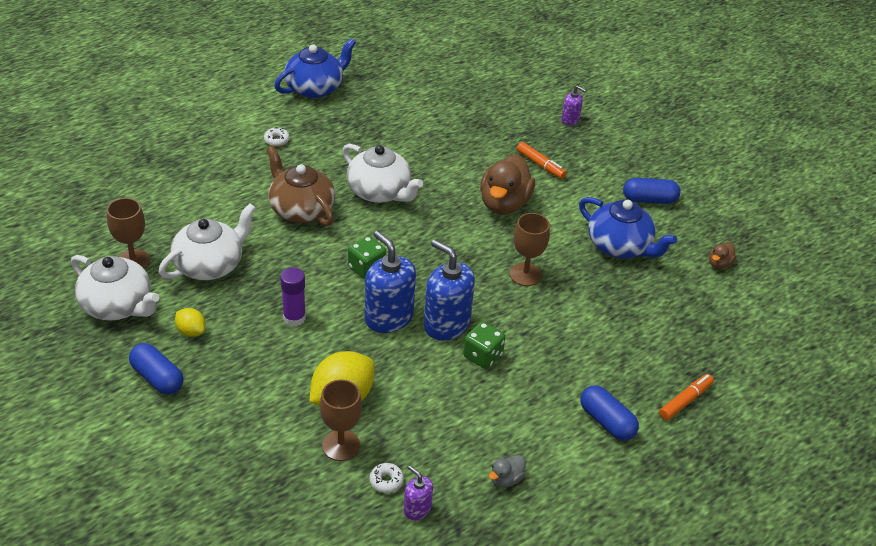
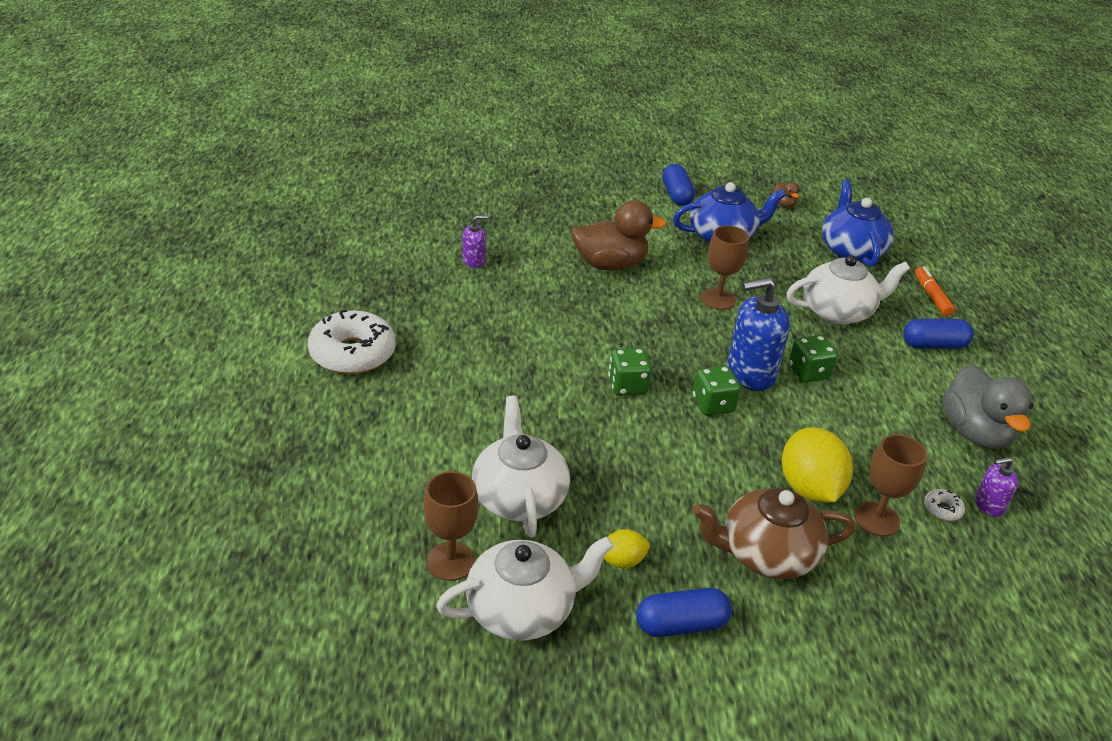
camera: 55 degrees left, 5 degrees down
(276, 140) = (352, 353): white donut -> white donut, size x2.47
(294, 318) = (662, 469): purple glue stick -> none
(301, 209) = (491, 388): brown teapot -> brown teapot (766, 554)
(315, 88) = (295, 288): blue teapot -> blue teapot (851, 250)
(380, 192) = (517, 325): white teapot -> white teapot (838, 311)
(388, 317) = (713, 405): blue soap dispenser -> green dice
(504, 204) = (610, 264): brown duck -> brown duck turned 60 degrees counterclockwise
(506, 479) = (975, 433): grey duck -> grey duck, size x2.21
(540, 165) = (575, 221): orange marker -> none
(570, 120) = (529, 178): purple soap dispenser -> purple soap dispenser (474, 261)
(649, 200) = (676, 195): blue capsule -> blue capsule turned 45 degrees counterclockwise

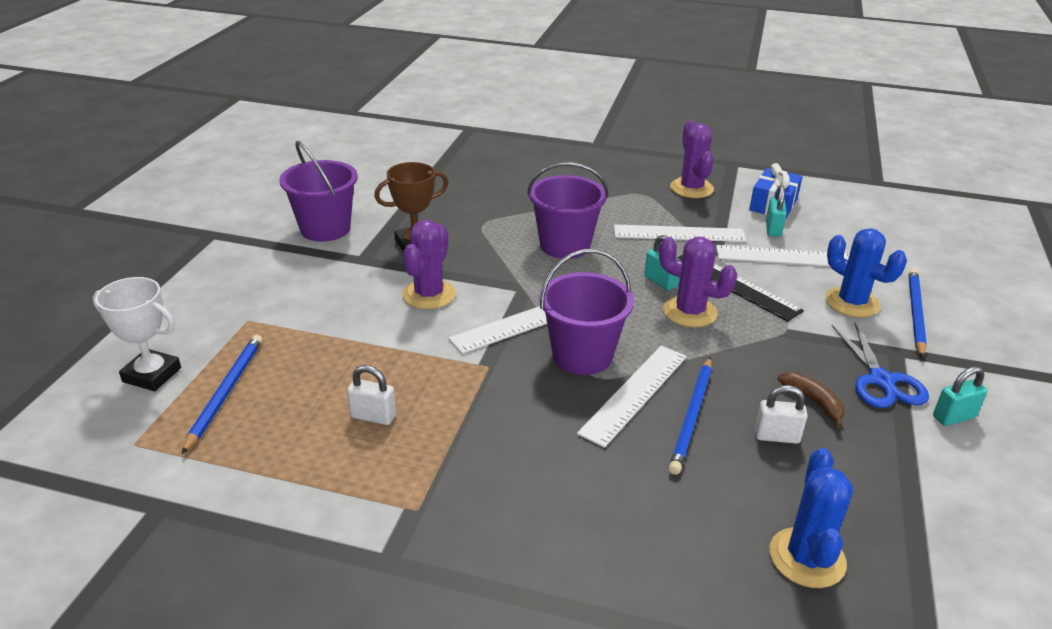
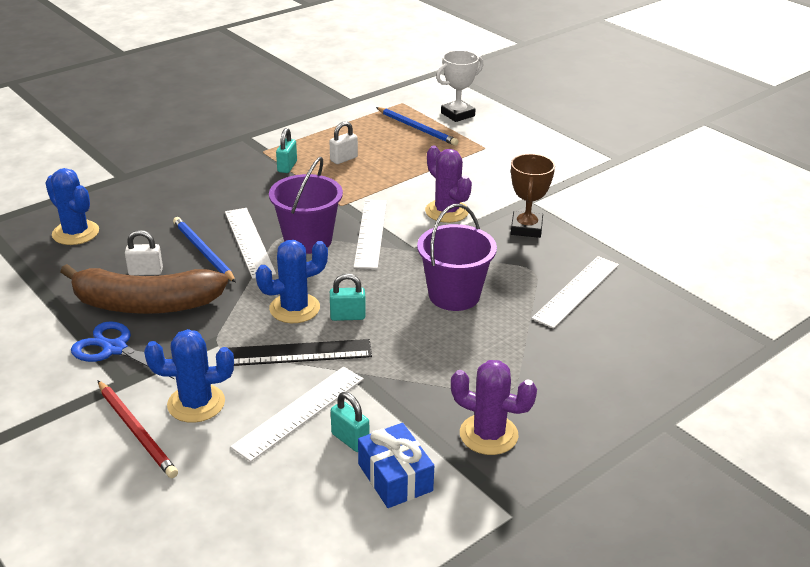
camera: 125 degrees right, 0 degrees up
(325, 229) = (589, 200): purple bucket -> none
(679, 234) = (407, 369): white ruler -> white ruler (576, 291)
(689, 312) = (294, 308): purple cactus -> blue cactus
(776, 436) = (146, 272): white padlock -> white padlock turned 45 degrees clockwise
(813, 402) = (145, 304): brown banana -> brown banana, size x2.43
(915, 313) = (136, 431): blue pencil -> red pencil
(954, 417) = (46, 355): turquoise padlock -> turquoise padlock (287, 167)

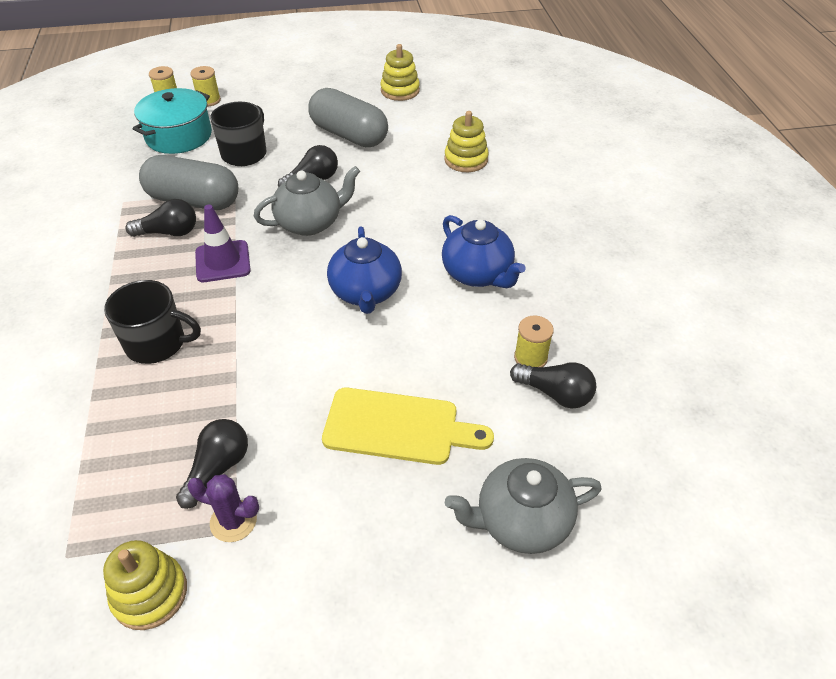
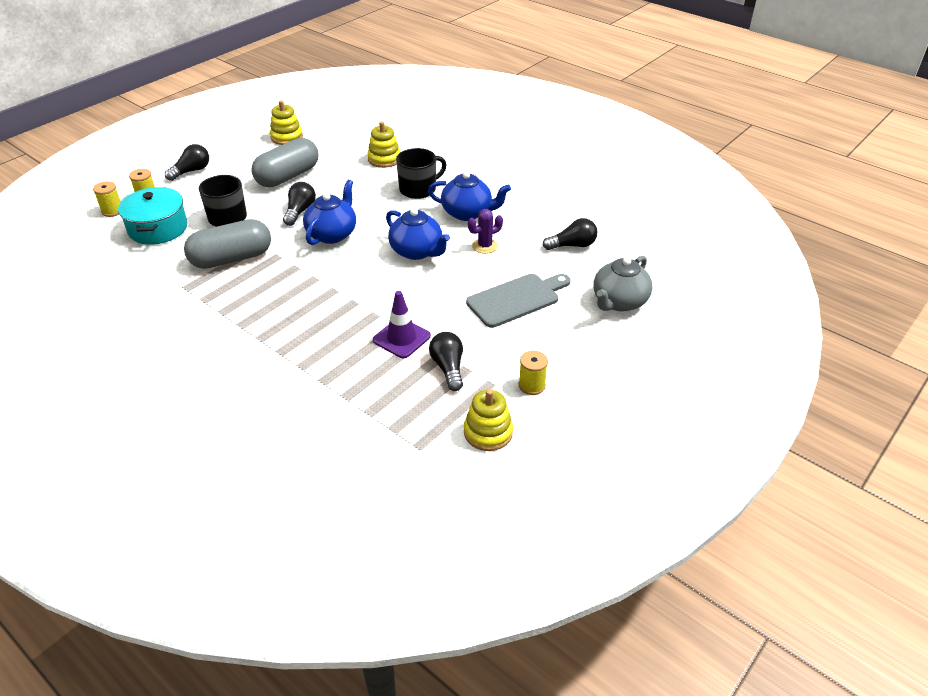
camera: 40 degrees left, 5 degrees down
(157, 343) = (325, 338): black mug -> black mug (418, 189)
(169, 232) = (242, 283): black light bulb -> black light bulb (191, 171)
(223, 261) = (304, 279): purple traffic cone -> purple traffic cone (401, 338)
(233, 521) = (488, 382): purple cactus -> purple cactus (485, 246)
(310, 223) = (332, 234): grey teapot -> blue teapot
(349, 135) = (288, 176): grey capsule -> grey capsule turned 45 degrees counterclockwise
(398, 427) = (516, 299): yellow cutting board -> grey cutting board
(530, 358) = (542, 237): yellow spool -> yellow spool (532, 385)

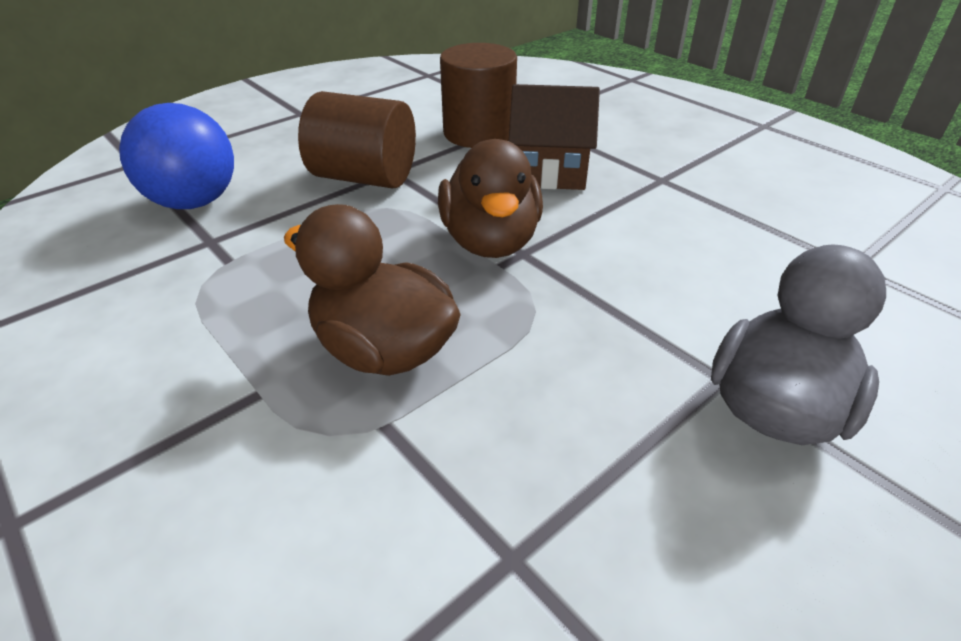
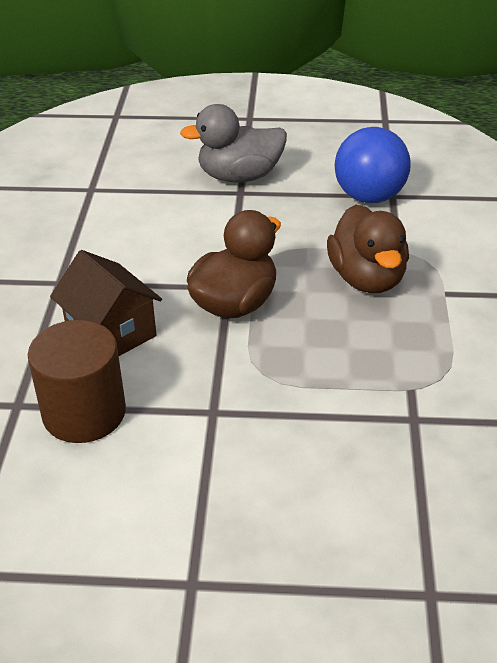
camera: 135 degrees left, 0 degrees up
(195, 202) = (402, 477): blue ball -> blue ball (369, 197)
(364, 177) = (242, 417): brown cylinder -> none

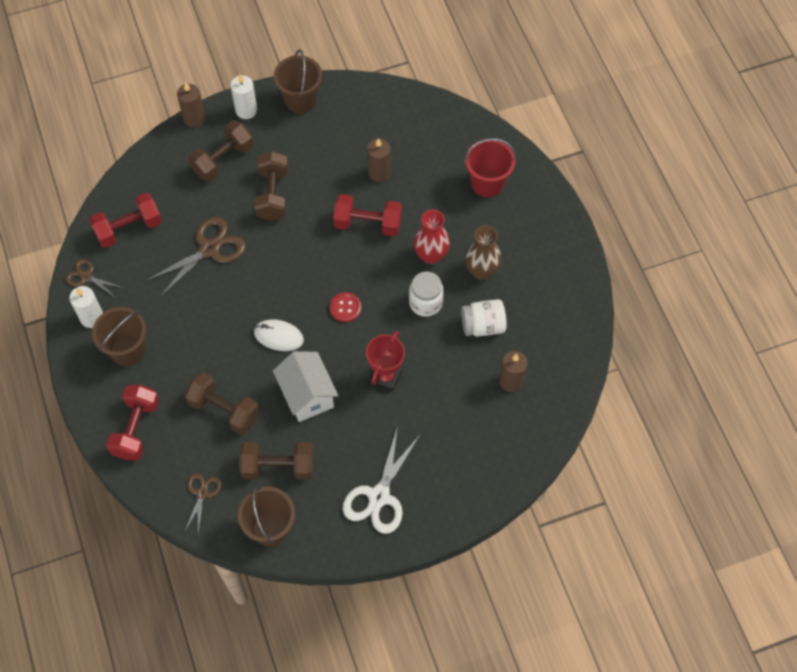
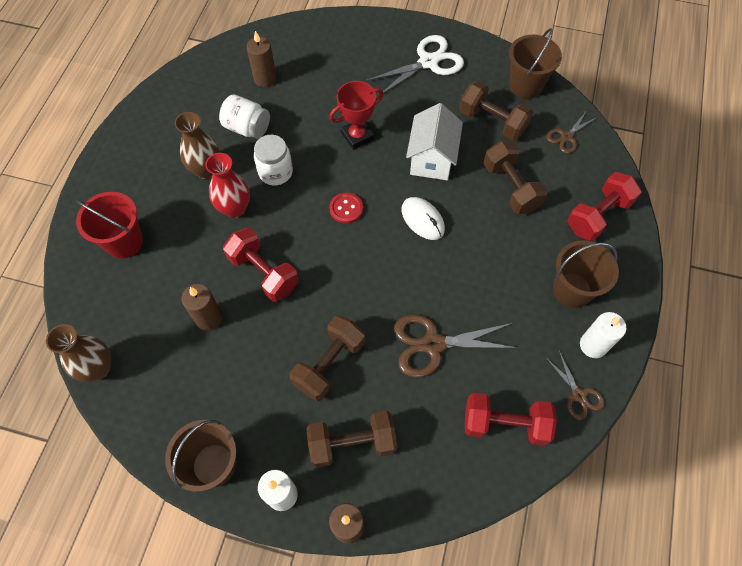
camera: 145 degrees left, 0 degrees up
(422, 104) = (98, 368): none -> brown vase

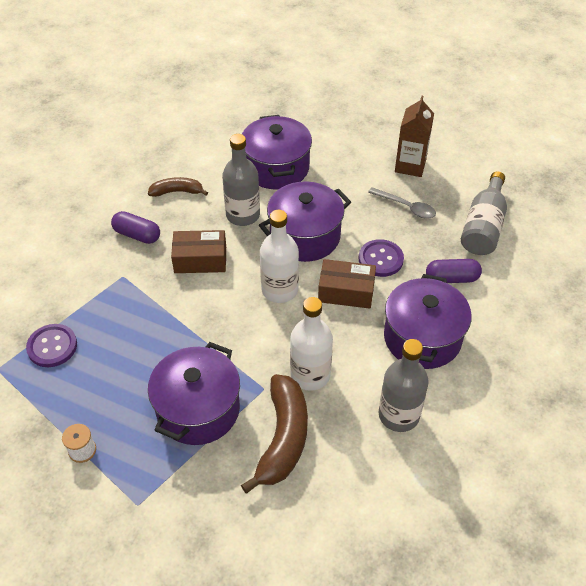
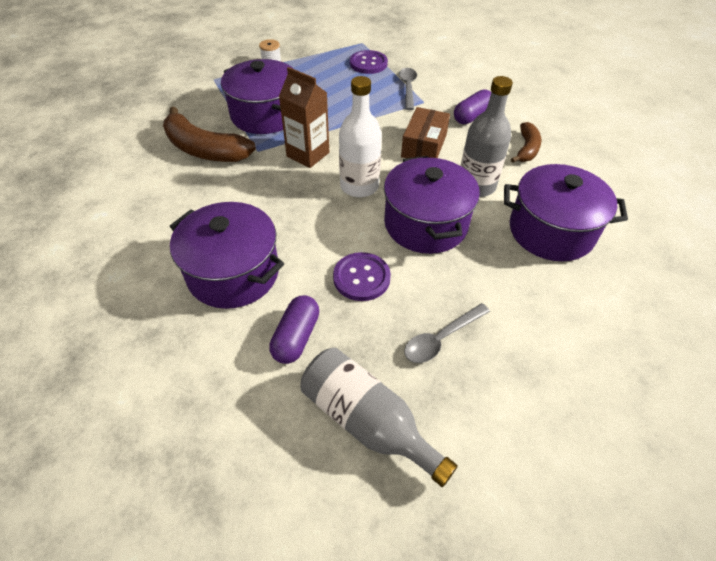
camera: 110 degrees right, 0 degrees up
(98, 296) = (408, 88): none -> grey spoon
(310, 375) = (250, 180): white bottle -> none
(346, 292) = (330, 233): brown box -> none
(398, 415) = (166, 223): grey bottle -> none
(410, 166) = (528, 379): brown carton -> brown carton (308, 154)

● ● ●

§ Problem
Search the entries for the word "bottle" and pick out every line that holds it.

§ Reply
(310, 375) = (250, 180): white bottle -> none
(398, 415) = (166, 223): grey bottle -> none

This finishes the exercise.